#### [Task brief]
Beginning with the line that holds "KEYS2 pin K3: D4 -> D2" and ending with the last line of the entries below, copy every line exactly and nothing else, with the pictures left out.

(Before-and-after change records)
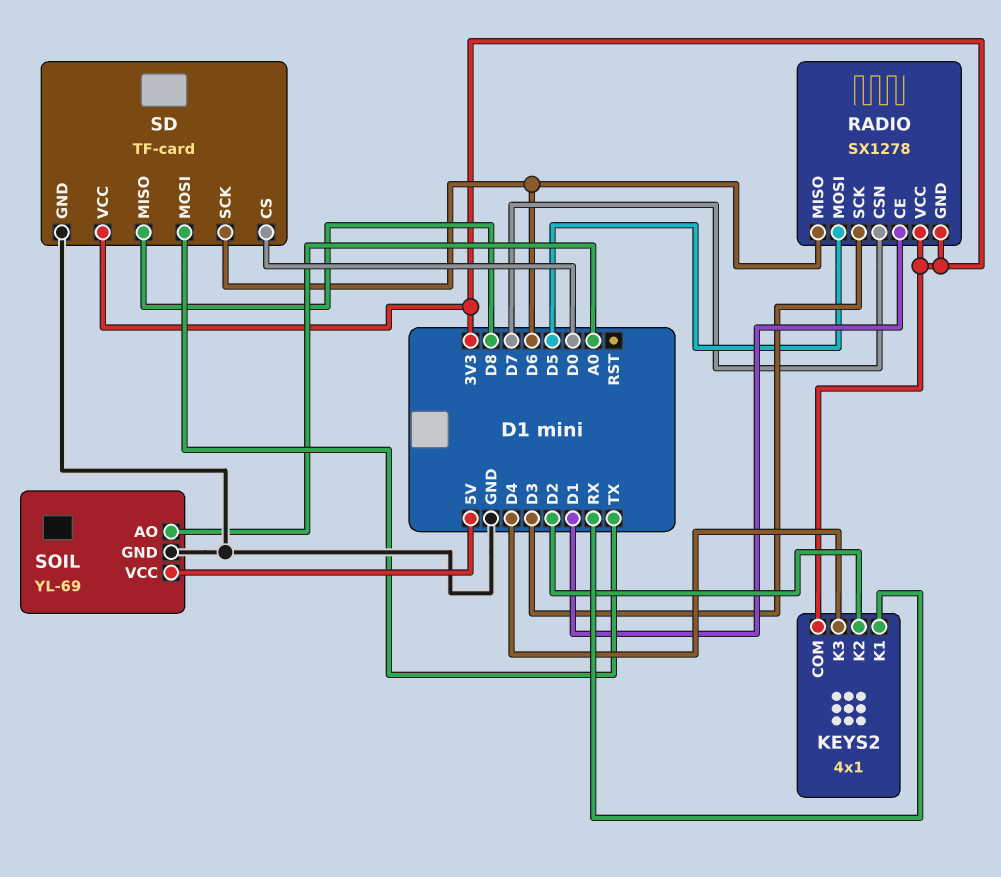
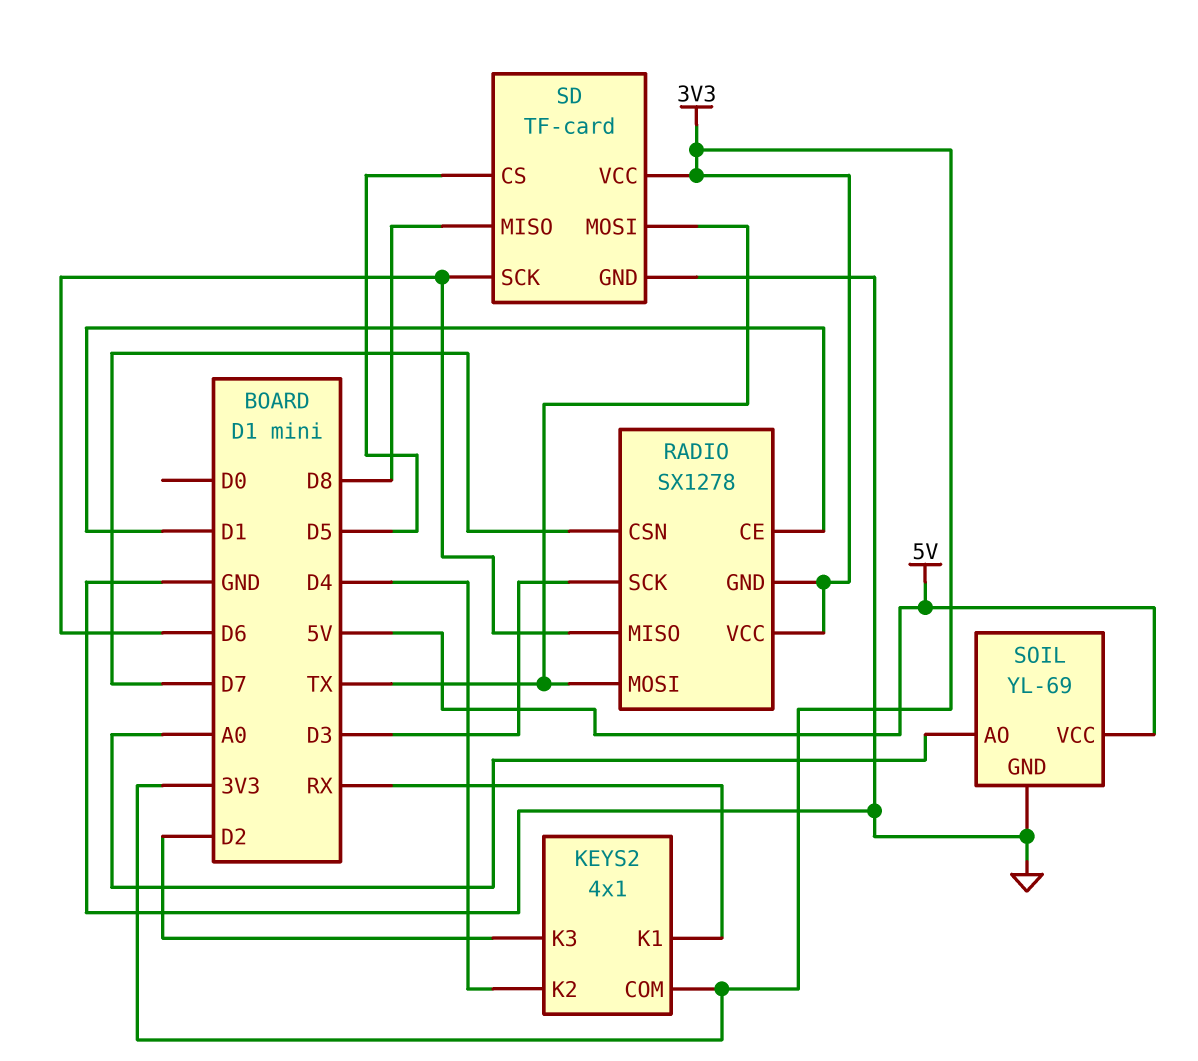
KEYS2 pin K2: D2 -> D4
KEYS2 pin K3: D4 -> D2
RADIO pin MOSI: D5 -> TX
SD pin CS: D0 -> D5

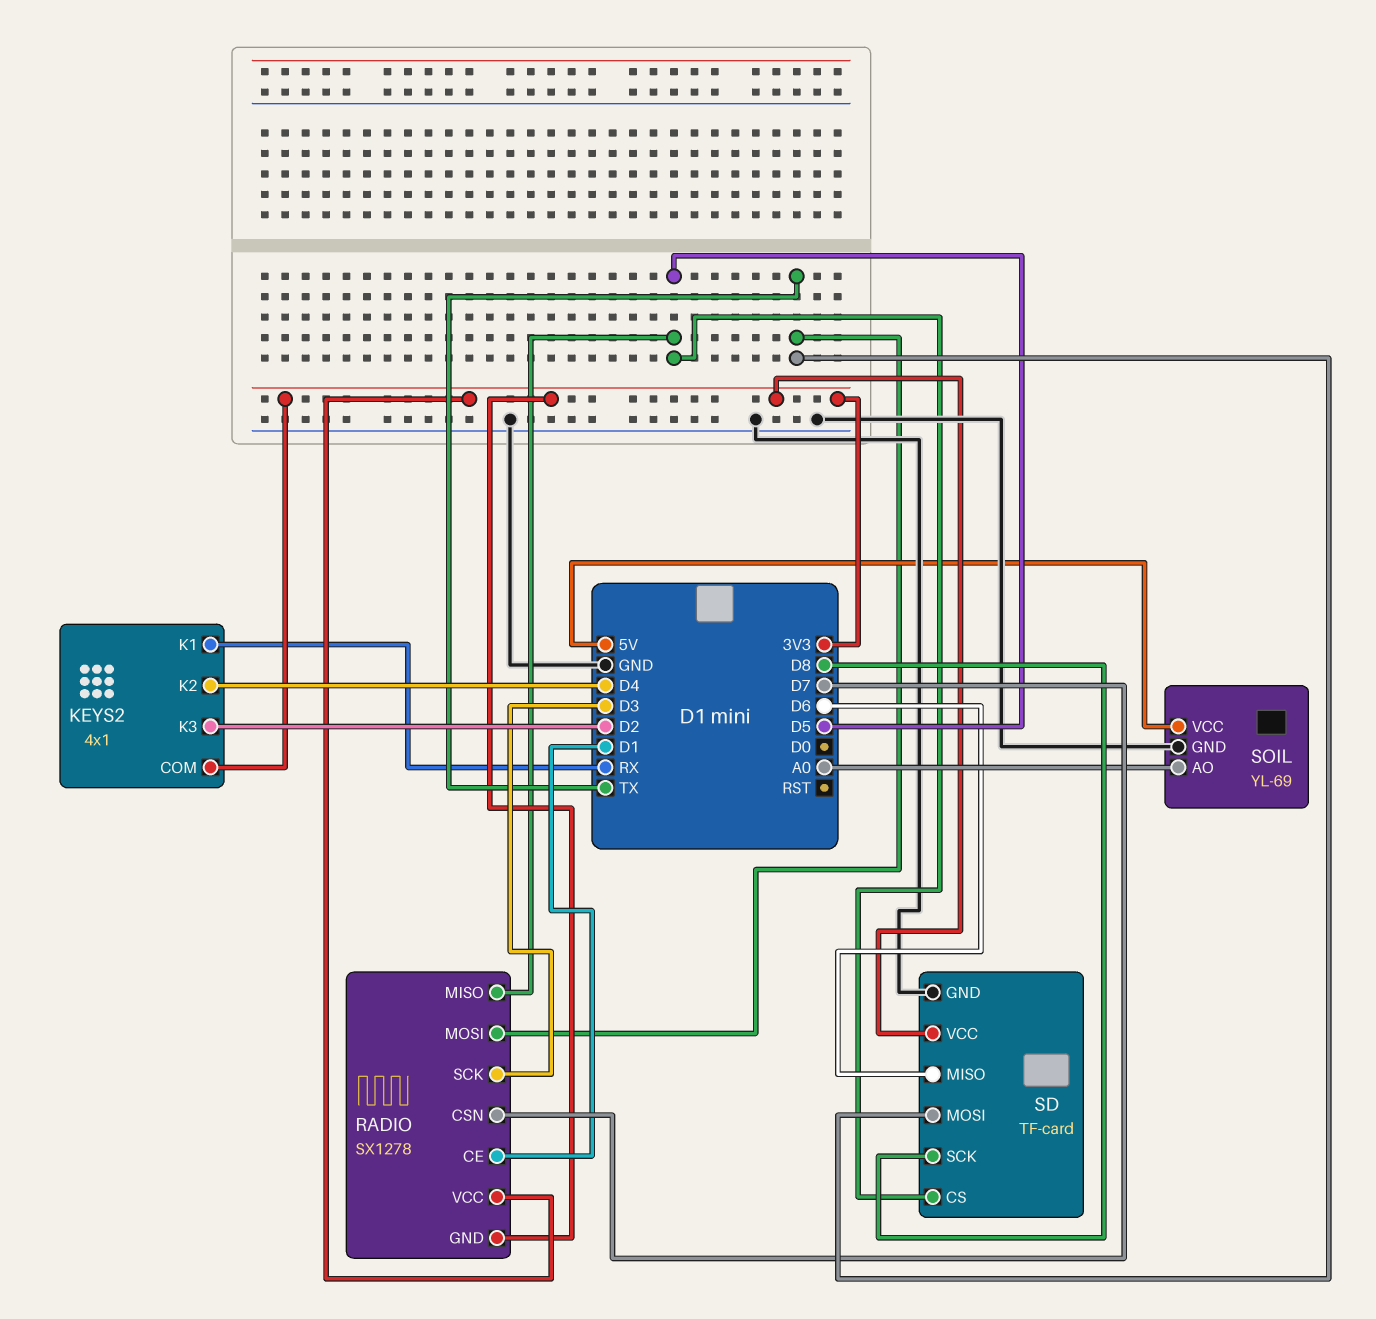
RADIO pin MISO: D6 -> D5
SD pin MISO: D8 -> D6
SD pin SCK: D6 -> D8

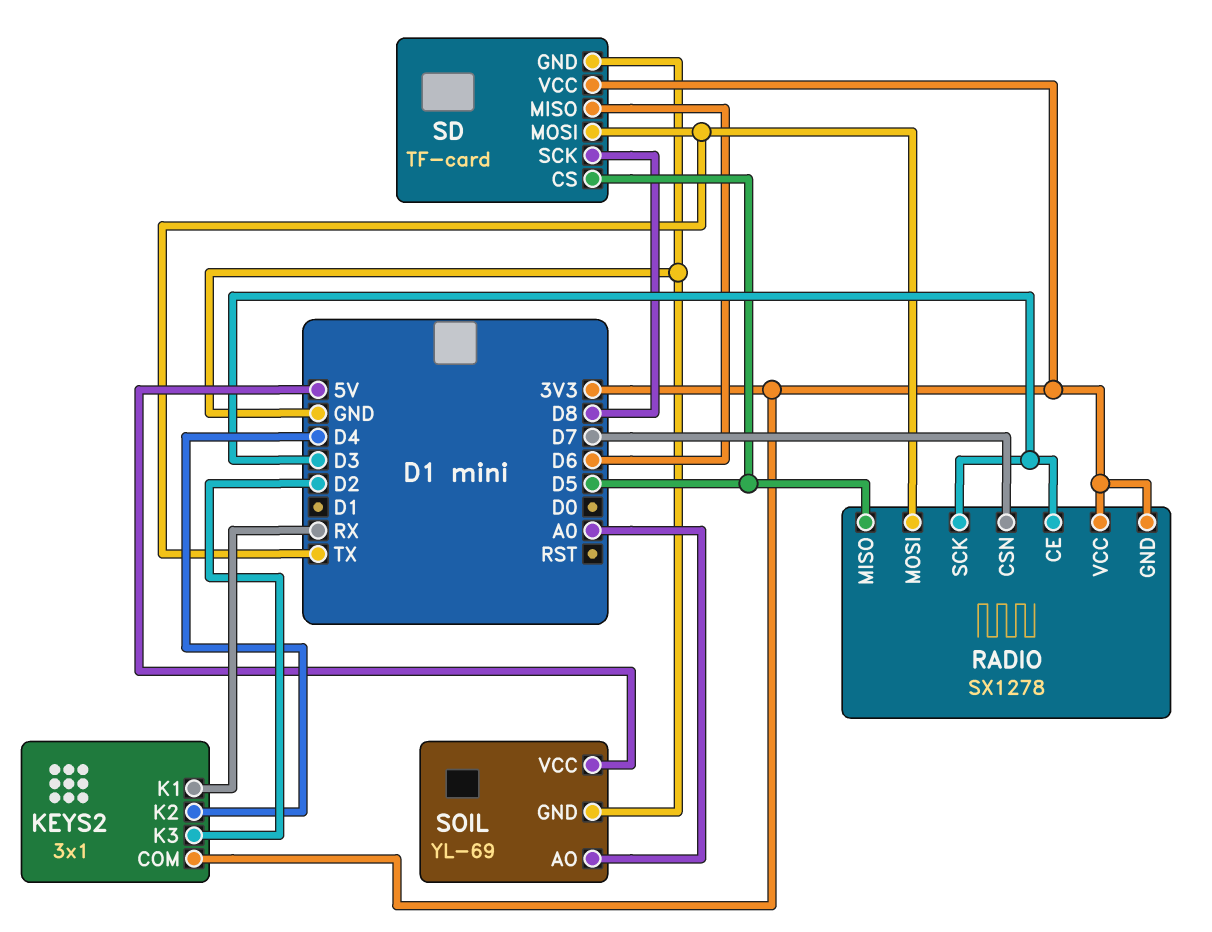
KEYS2: 4x1 -> 3x1
RADIO pin CE: D1 -> D3

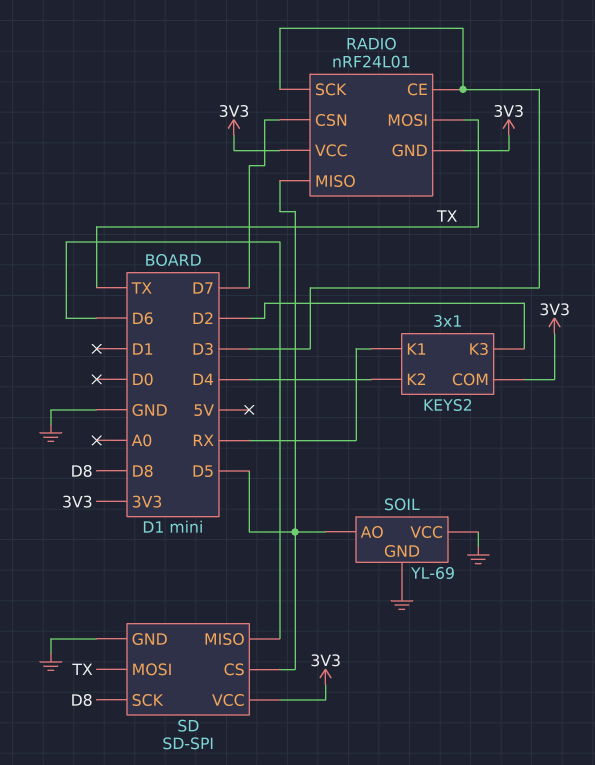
RADIO: SX1278 -> nRF24L01
SD: TF-card -> SD-SPI
SOIL pin AO: A0 -> D5
SOIL pin VCC: 5V -> GND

#### [Solution to this problem]
KEYS2 pin K3: D4 -> D2
RADIO pin MOSI: D5 -> TX
SD pin CS: D0 -> D5

RADIO pin MISO: D6 -> D5
SD pin MISO: D8 -> D6
SD pin SCK: D6 -> D8

KEYS2: 4x1 -> 3x1
RADIO pin CE: D1 -> D3

RADIO: SX1278 -> nRF24L01
SD: TF-card -> SD-SPI
SOIL pin AO: A0 -> D5
SOIL pin VCC: 5V -> GND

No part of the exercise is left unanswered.